Instructions for the task> Write out, please, each line from the one containing "(314, 106) = (106, 289): white" to the final line of the data, both included, exactly and without pictures.

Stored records

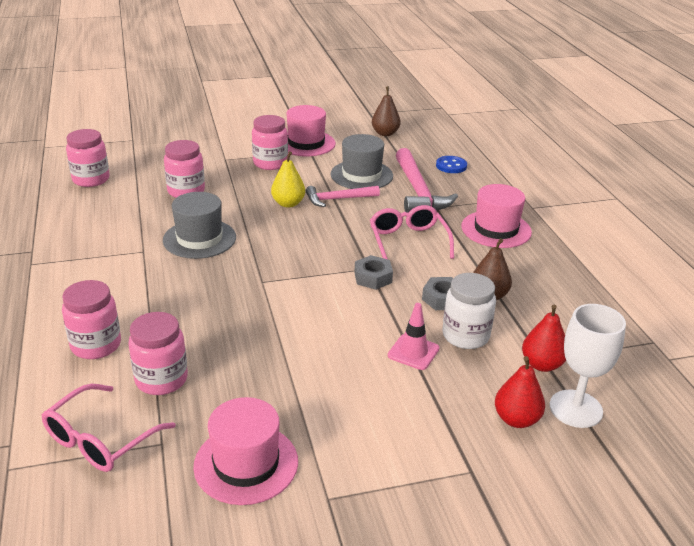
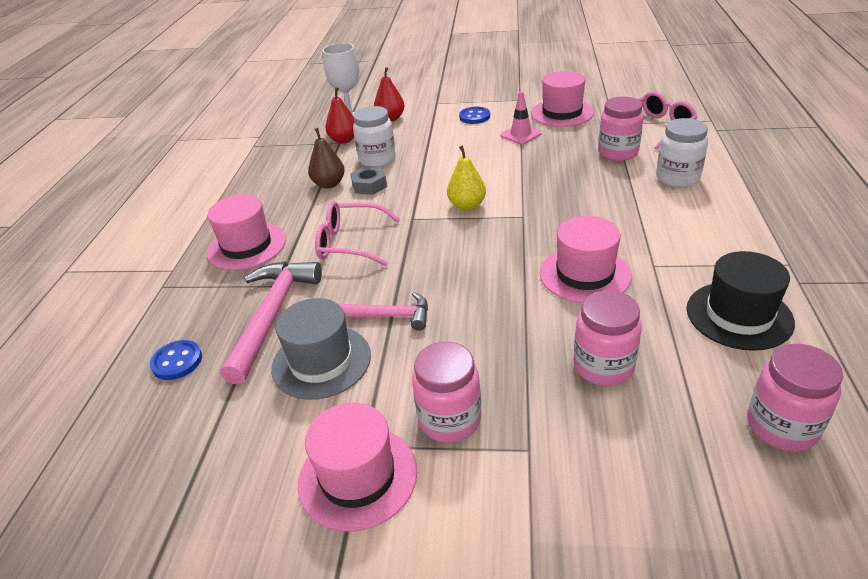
camera: 155 degrees left, 5 degrees up
(90, 225) = (739, 315): none -> black hat
(96, 345) = (677, 178): pink jar -> white jar
(199, 239) = (584, 274): grey hat -> pink hat
(288, 203) = (457, 317): yellow pear -> yellow pear (467, 206)
(373, 277) = (415, 209): grey nut -> none
(385, 133) = (188, 484): brown pear -> none
(385, 438) = (474, 117): none -> blue button
(408, 241) = (350, 243): pink glasses -> pink glasses turned 90 degrees clockwise
(413, 352) = (424, 153): pink traffic cone -> pink traffic cone (520, 135)

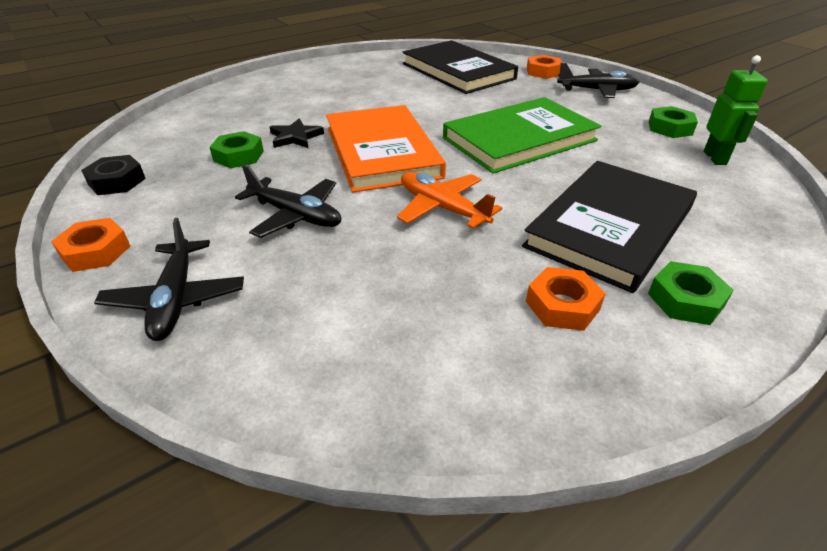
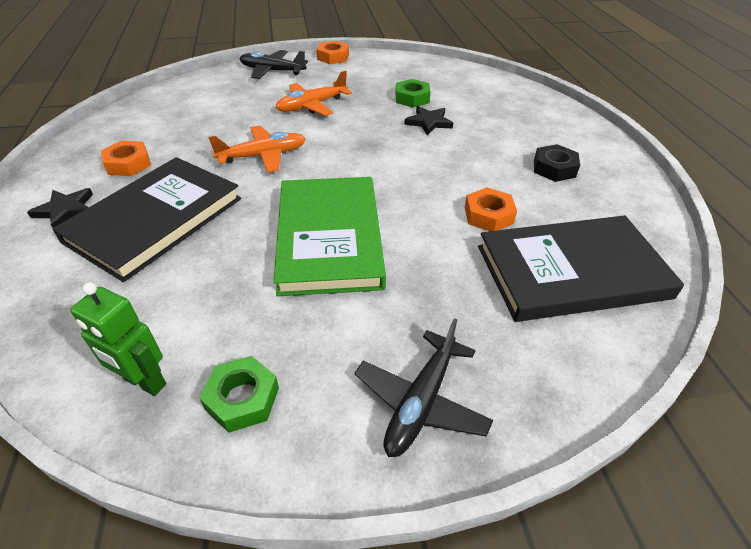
camera: 115 degrees right, 5 degrees up
(117, 181) = (406, 63): black nut -> black nut (554, 168)
(296, 215) = (312, 106): black plane -> orange plane
(382, 152) = (370, 153): orange book -> none
(543, 72) = (538, 376): orange nut -> orange nut (488, 215)
(610, 227) = (155, 219): black book -> black book turned 60 degrees clockwise
(685, 300) = (66, 210): green nut -> black star

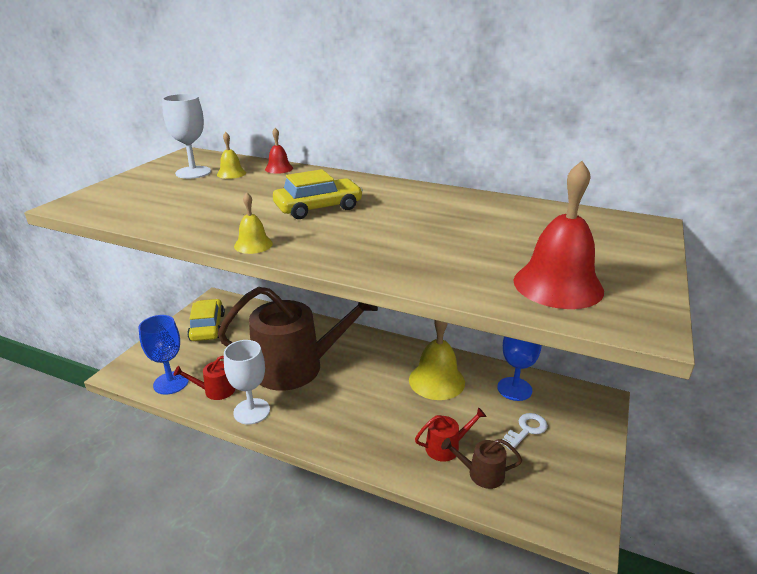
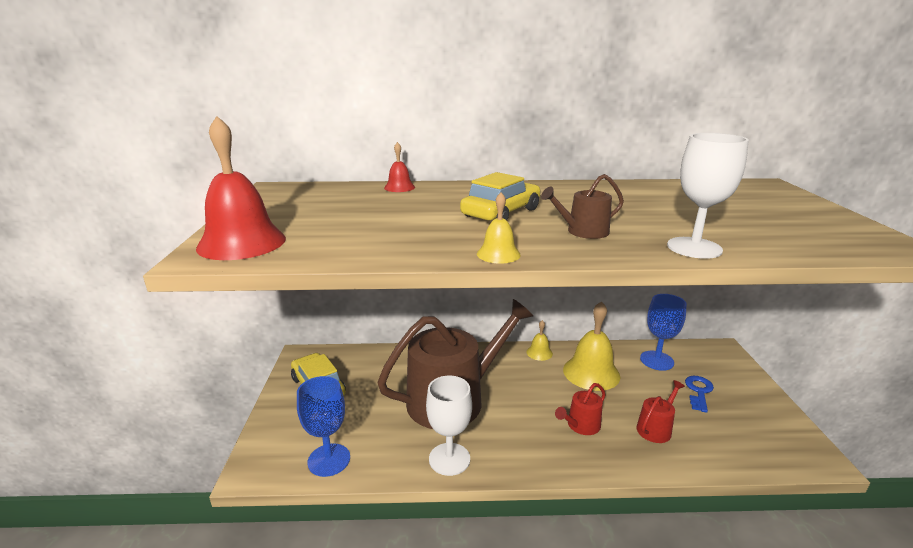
camera: 25 degrees left, 5 degrees down
(193, 172) = (310, 203): white goblet -> white goblet (694, 248)
(215, 390) = (389, 451): red watering can -> red watering can (581, 425)
(231, 173) = (356, 198): yellow bell -> yellow bell (539, 353)
(481, 474) = (704, 441): brown watering can -> brown watering can (583, 232)
(526, 430) = (698, 391): white key -> blue key
(558, 285) = (799, 234): red bell -> red bell (242, 243)

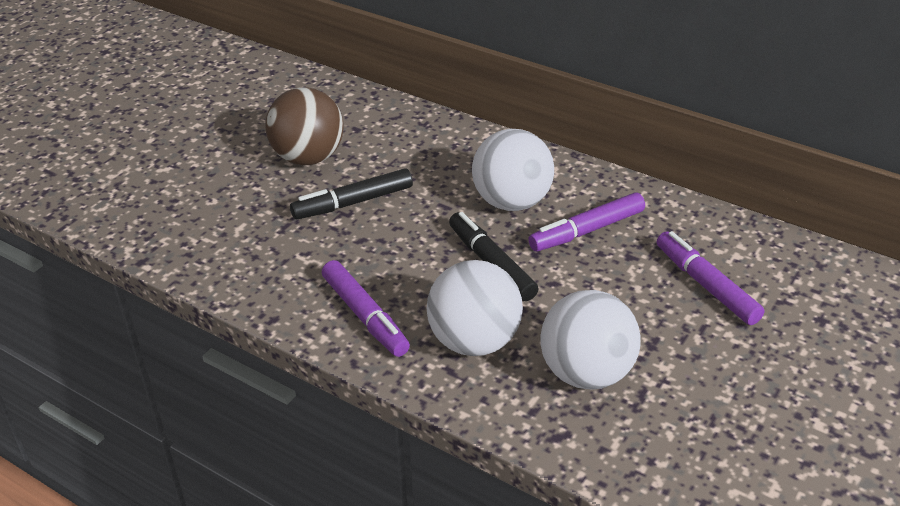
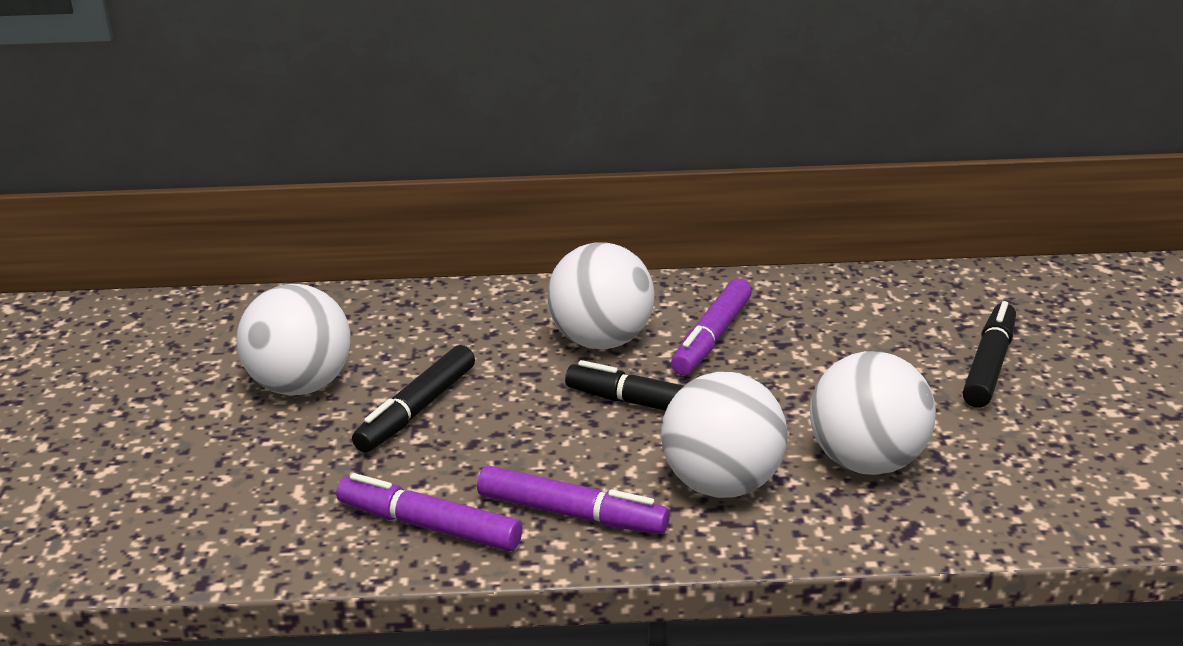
camera: 35 degrees left, 10 degrees down
(308, 158) = (301, 386): brown ball -> white ball
(706, 285) = (881, 340): purple marker -> purple marker (429, 526)
(765, 342) = (989, 365): none -> black marker

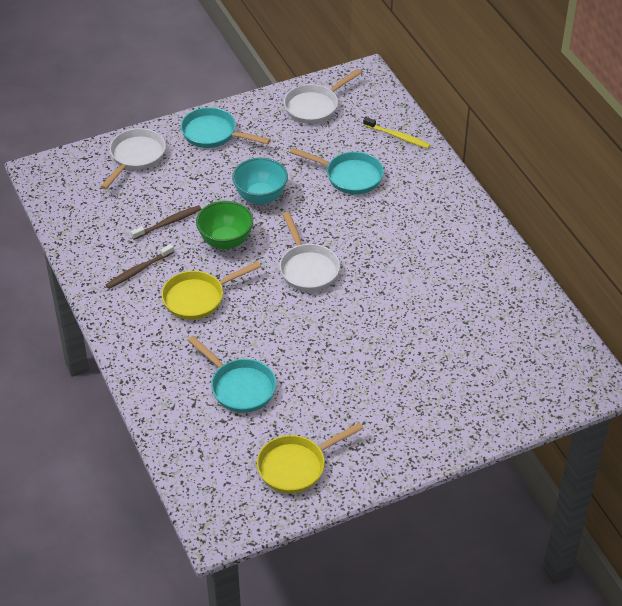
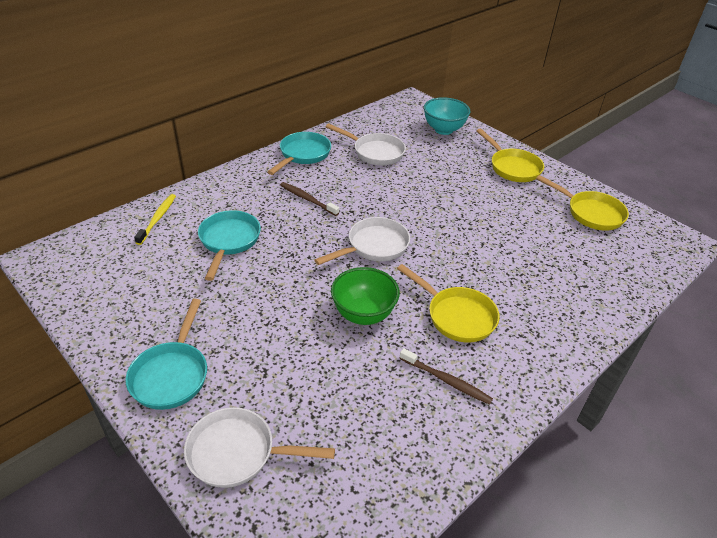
camera: 110 degrees left, 5 degrees down
(168, 223) = (356, 375): brown toothbrush -> brown toothbrush (307, 199)
(239, 387) = (542, 260): turquoise pan -> turquoise pan (303, 155)
(260, 197) = (281, 302): turquoise bowl -> turquoise bowl (443, 130)
(314, 106) = (106, 289): white pan -> white pan (375, 152)
(407, 430) = (512, 167): none -> yellow pan

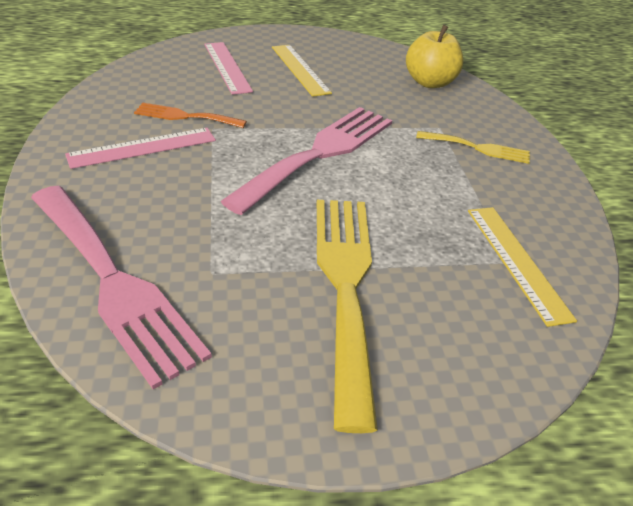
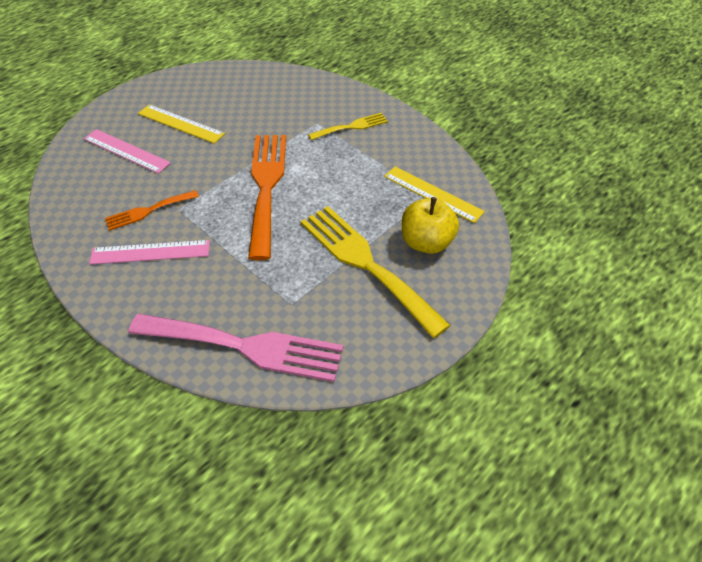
camera: 35 degrees left, 10 degrees up
(143, 148) = (150, 252): pink ruler -> pink ruler turned 60 degrees clockwise
(320, 153) = (266, 186): pink fork -> orange fork
(430, 82) = (277, 87): yellow apple -> yellow apple (426, 242)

Solution>
(314, 106) = (106, 289): white pan -> white pan (375, 152)
(407, 430) = (512, 167): none -> yellow pan

camera: 35 degrees left, 10 degrees up
(143, 148) = (150, 252): pink ruler -> pink ruler turned 60 degrees clockwise
(320, 153) = (266, 186): pink fork -> orange fork
(430, 82) = (277, 87): yellow apple -> yellow apple (426, 242)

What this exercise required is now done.